Saved data entries.
--- start ---

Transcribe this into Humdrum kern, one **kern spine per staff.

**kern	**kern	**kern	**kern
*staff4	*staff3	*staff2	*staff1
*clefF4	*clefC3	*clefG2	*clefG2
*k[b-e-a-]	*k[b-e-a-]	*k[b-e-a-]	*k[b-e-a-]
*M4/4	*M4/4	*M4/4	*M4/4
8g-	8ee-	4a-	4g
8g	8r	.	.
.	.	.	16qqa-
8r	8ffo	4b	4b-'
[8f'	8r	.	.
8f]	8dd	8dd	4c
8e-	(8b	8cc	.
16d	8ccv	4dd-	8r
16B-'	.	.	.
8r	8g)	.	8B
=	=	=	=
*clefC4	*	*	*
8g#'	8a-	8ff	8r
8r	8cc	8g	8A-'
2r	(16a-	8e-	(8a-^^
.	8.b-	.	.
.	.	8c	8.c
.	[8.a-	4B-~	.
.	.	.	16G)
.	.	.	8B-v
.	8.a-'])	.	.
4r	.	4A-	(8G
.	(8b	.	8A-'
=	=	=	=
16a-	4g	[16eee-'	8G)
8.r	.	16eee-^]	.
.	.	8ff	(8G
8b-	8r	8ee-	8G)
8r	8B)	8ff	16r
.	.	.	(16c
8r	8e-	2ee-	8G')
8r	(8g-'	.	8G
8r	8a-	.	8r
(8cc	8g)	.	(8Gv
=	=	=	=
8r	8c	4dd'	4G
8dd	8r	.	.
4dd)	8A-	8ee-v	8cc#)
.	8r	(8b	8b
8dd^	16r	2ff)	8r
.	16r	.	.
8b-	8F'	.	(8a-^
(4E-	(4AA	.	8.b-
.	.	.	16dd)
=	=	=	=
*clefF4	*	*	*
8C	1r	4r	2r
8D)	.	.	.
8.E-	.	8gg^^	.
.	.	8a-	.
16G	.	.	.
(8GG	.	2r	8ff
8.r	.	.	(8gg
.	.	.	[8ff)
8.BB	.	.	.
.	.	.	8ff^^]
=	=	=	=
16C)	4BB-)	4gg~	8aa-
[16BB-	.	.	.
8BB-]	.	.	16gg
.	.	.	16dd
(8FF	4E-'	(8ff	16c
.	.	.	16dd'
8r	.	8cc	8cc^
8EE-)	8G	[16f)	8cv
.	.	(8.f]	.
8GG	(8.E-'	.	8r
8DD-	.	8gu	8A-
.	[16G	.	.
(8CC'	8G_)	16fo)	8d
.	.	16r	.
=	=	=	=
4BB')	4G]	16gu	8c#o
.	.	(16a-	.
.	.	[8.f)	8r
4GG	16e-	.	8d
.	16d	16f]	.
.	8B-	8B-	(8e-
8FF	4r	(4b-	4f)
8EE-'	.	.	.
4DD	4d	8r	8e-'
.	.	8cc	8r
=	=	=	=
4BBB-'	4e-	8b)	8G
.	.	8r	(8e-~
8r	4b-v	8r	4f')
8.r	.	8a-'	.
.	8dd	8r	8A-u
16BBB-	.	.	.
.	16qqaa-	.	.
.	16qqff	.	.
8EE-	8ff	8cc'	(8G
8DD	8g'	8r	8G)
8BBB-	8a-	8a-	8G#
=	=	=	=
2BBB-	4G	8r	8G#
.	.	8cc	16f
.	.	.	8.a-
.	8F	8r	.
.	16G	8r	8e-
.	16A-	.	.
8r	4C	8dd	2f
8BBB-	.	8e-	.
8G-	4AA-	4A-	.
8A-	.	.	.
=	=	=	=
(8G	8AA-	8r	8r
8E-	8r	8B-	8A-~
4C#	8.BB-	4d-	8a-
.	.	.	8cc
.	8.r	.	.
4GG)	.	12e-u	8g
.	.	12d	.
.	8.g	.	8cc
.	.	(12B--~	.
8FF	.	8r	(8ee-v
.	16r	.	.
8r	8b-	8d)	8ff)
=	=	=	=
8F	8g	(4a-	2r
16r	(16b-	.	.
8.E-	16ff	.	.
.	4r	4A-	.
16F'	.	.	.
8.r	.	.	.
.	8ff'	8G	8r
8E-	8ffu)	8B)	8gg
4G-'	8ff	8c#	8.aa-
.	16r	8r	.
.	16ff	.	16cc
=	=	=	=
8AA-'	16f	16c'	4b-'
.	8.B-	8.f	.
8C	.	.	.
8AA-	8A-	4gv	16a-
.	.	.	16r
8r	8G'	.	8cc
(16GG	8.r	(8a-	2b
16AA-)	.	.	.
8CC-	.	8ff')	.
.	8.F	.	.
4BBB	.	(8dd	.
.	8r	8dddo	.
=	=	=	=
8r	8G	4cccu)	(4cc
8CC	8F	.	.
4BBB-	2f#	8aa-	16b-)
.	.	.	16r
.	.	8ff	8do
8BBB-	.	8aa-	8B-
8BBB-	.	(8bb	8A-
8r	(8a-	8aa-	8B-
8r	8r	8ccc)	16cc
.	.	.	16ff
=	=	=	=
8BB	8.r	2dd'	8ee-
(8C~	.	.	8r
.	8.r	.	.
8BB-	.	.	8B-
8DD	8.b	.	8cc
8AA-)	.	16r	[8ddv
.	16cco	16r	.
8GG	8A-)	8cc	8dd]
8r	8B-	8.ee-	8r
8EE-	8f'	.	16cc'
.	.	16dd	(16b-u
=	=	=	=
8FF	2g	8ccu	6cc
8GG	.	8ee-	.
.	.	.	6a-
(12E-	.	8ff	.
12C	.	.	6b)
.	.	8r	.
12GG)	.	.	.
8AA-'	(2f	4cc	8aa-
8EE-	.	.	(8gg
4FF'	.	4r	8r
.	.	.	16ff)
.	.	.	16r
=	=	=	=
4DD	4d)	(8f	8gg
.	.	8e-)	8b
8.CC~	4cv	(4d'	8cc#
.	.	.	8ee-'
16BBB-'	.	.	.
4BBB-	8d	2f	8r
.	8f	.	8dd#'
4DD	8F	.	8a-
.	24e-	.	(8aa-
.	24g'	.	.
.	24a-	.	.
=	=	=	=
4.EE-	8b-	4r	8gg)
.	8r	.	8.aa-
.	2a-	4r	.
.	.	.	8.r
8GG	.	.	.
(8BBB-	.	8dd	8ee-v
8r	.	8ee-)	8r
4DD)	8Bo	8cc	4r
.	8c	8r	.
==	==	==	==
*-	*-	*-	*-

--- end ---

What you should do.
Tally the lines in the records above that contain the string "kern", treating uppercase and lowercase as different. Reply with the number only.

Task solution.
2